◆ Data ◆
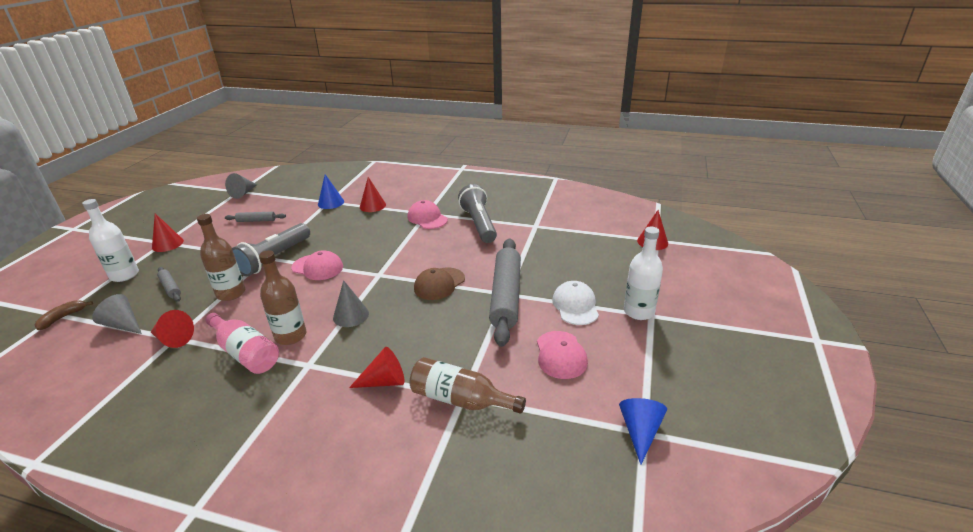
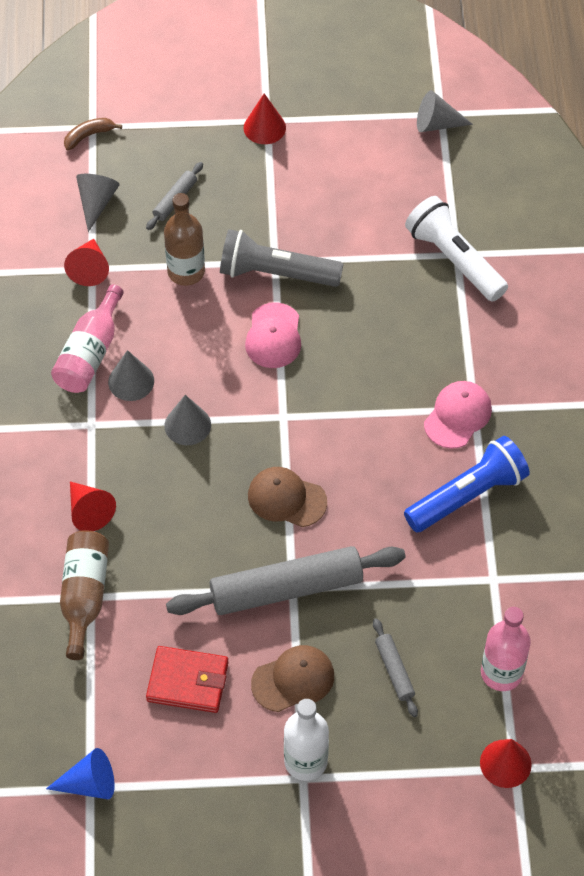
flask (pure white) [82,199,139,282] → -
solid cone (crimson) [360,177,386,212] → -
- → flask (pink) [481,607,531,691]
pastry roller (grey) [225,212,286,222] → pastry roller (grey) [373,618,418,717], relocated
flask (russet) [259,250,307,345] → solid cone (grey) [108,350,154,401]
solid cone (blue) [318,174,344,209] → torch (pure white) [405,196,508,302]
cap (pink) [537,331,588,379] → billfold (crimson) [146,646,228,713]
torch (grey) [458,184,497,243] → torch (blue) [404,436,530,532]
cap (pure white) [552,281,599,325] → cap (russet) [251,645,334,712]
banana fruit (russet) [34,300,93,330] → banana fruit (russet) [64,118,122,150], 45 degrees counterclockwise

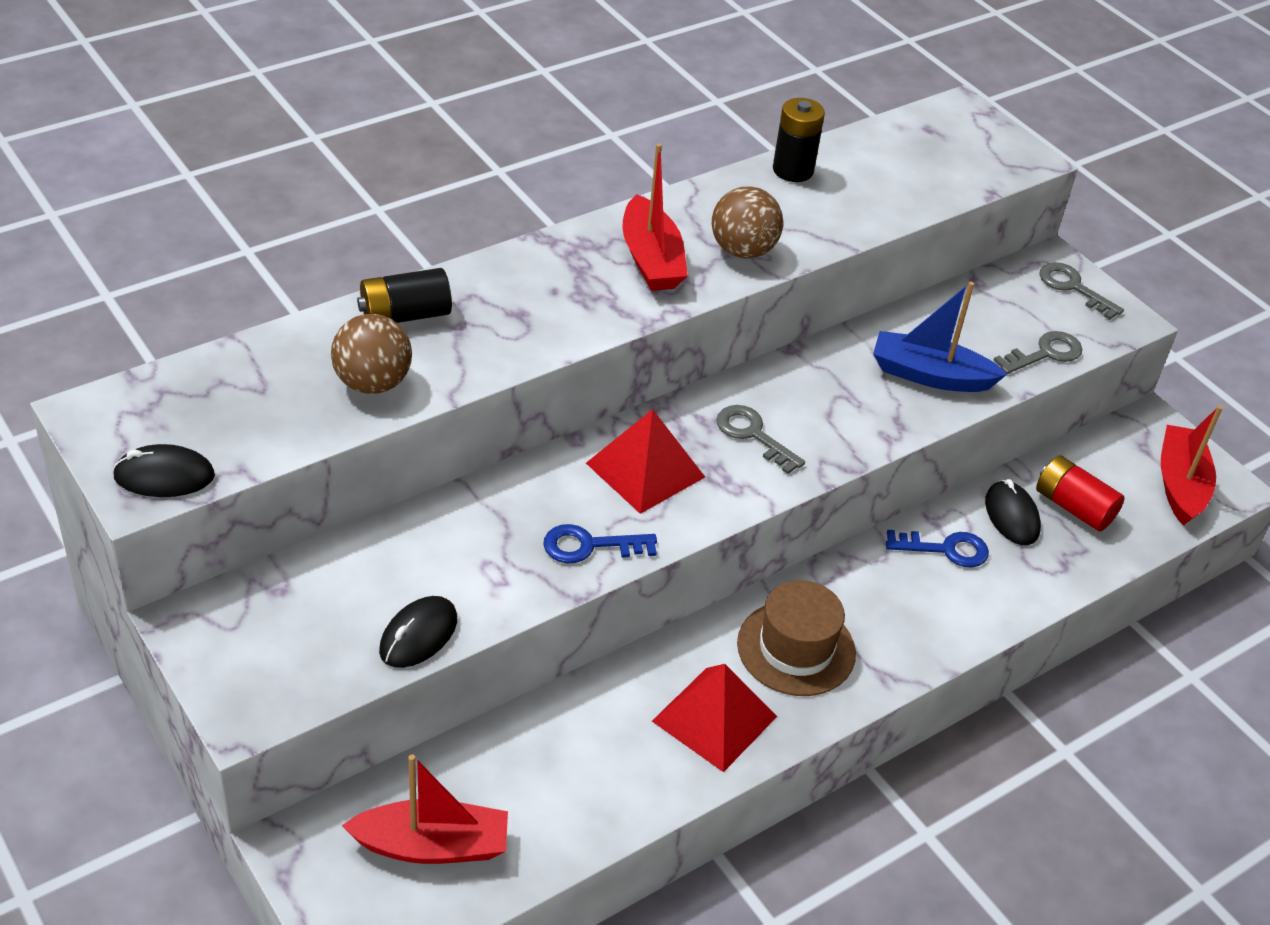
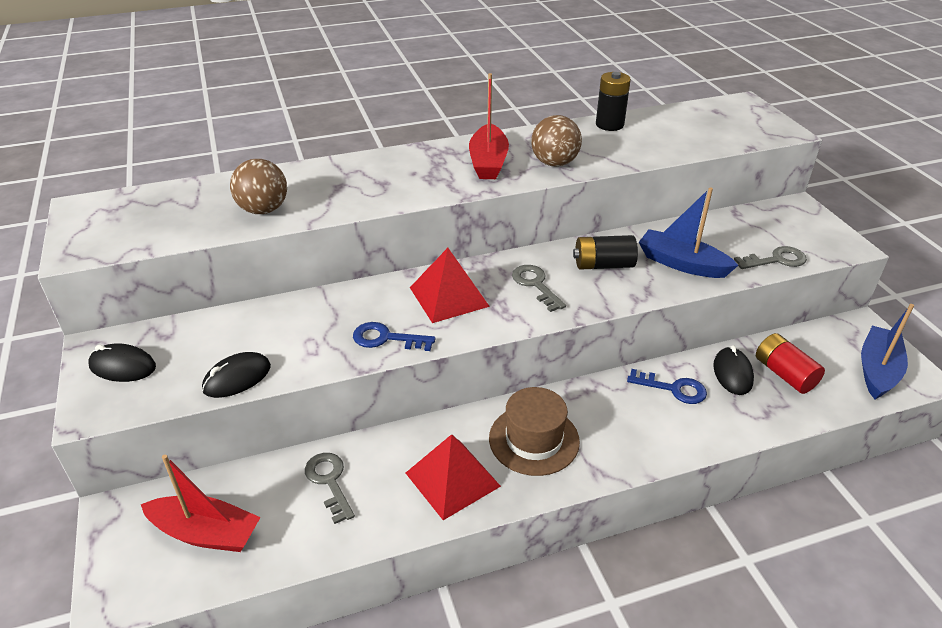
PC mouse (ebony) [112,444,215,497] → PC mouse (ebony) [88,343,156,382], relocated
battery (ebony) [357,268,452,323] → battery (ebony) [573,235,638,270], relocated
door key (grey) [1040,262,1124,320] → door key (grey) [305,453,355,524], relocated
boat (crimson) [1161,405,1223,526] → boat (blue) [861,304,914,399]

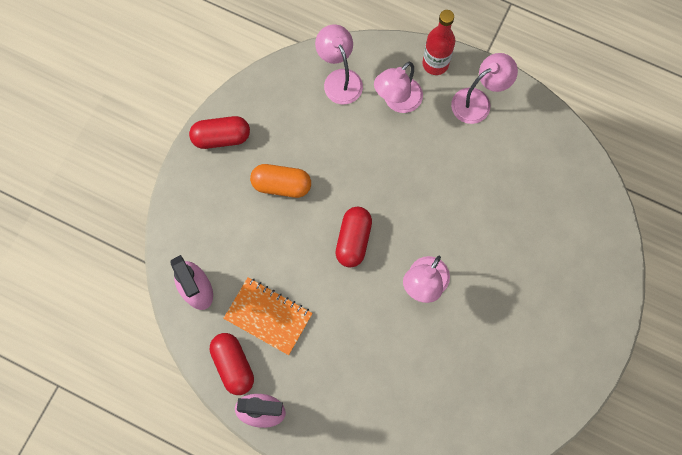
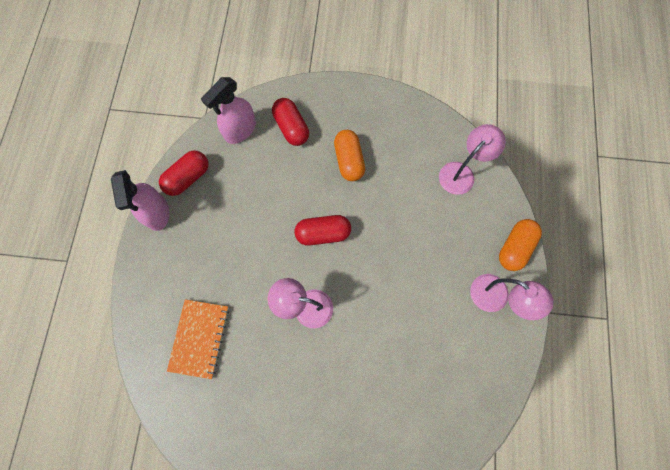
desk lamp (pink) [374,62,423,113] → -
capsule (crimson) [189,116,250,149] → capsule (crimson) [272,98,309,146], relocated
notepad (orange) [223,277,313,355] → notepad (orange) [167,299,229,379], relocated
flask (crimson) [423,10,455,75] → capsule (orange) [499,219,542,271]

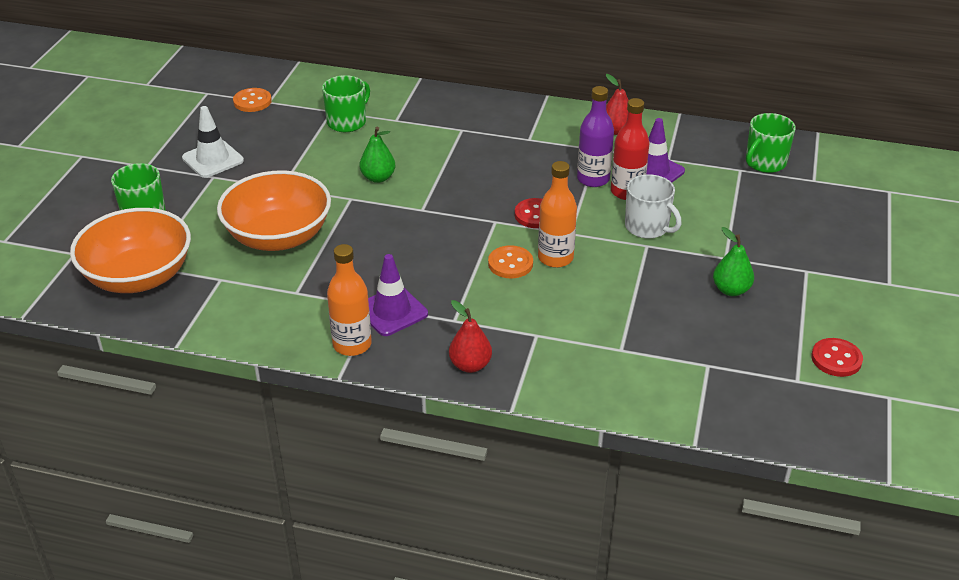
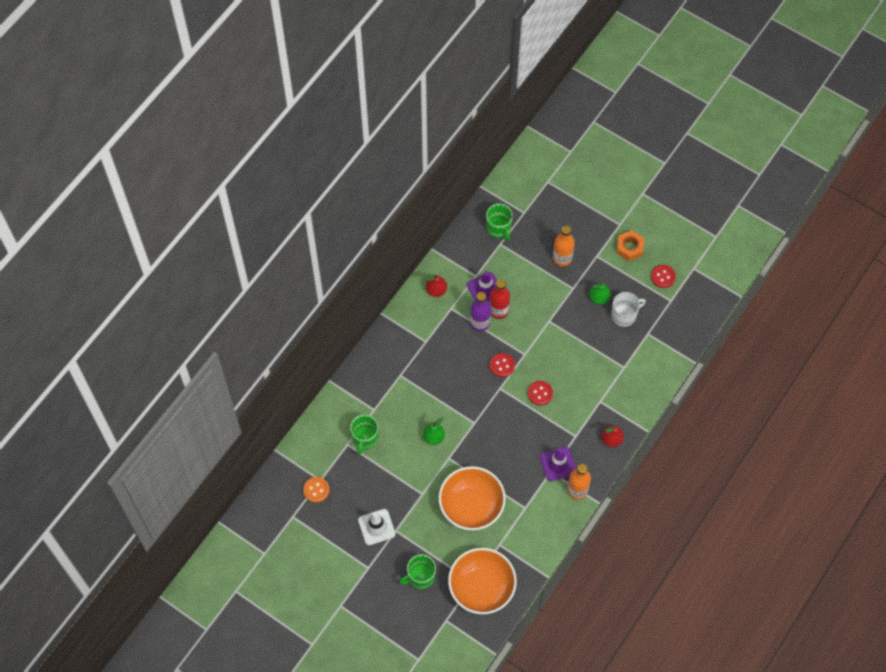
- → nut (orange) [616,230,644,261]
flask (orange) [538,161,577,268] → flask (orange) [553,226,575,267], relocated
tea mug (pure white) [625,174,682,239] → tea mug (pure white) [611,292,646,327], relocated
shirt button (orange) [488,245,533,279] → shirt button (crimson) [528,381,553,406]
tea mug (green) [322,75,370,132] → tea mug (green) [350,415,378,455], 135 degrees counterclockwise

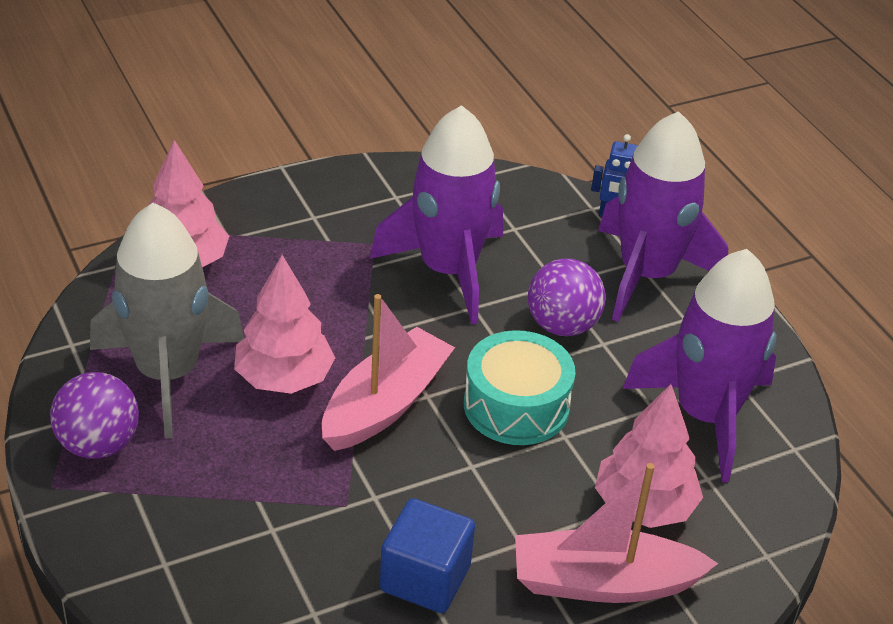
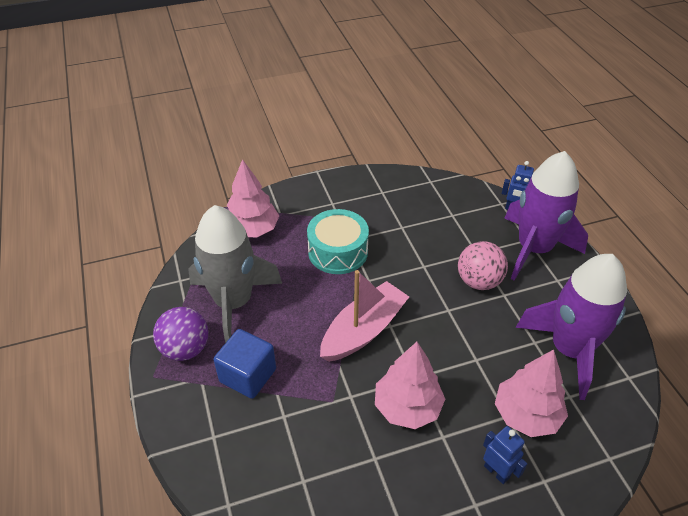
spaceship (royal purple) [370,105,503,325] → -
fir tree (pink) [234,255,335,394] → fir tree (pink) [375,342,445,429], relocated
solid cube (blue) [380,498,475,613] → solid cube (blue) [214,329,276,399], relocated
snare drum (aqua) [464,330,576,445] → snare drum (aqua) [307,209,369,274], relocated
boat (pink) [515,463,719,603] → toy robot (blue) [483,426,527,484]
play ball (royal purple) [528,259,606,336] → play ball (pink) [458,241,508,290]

◆ About this exercise ◆
Look above for the line with "solid cone (crimson)" and the line with "torch (grey) [458,184,497,243]"; transcribe both and all lines in between, exactly, and nothing else.

◆ Response for this exercise ◆
solid cone (crimson) [360,177,386,212] → -
- → flask (pink) [481,607,531,691]
pastry roller (grey) [225,212,286,222] → pastry roller (grey) [373,618,418,717], relocated
flask (russet) [259,250,307,345] → solid cone (grey) [108,350,154,401]
solid cone (blue) [318,174,344,209] → torch (pure white) [405,196,508,302]
cap (pink) [537,331,588,379] → billfold (crimson) [146,646,228,713]
torch (grey) [458,184,497,243] → torch (blue) [404,436,530,532]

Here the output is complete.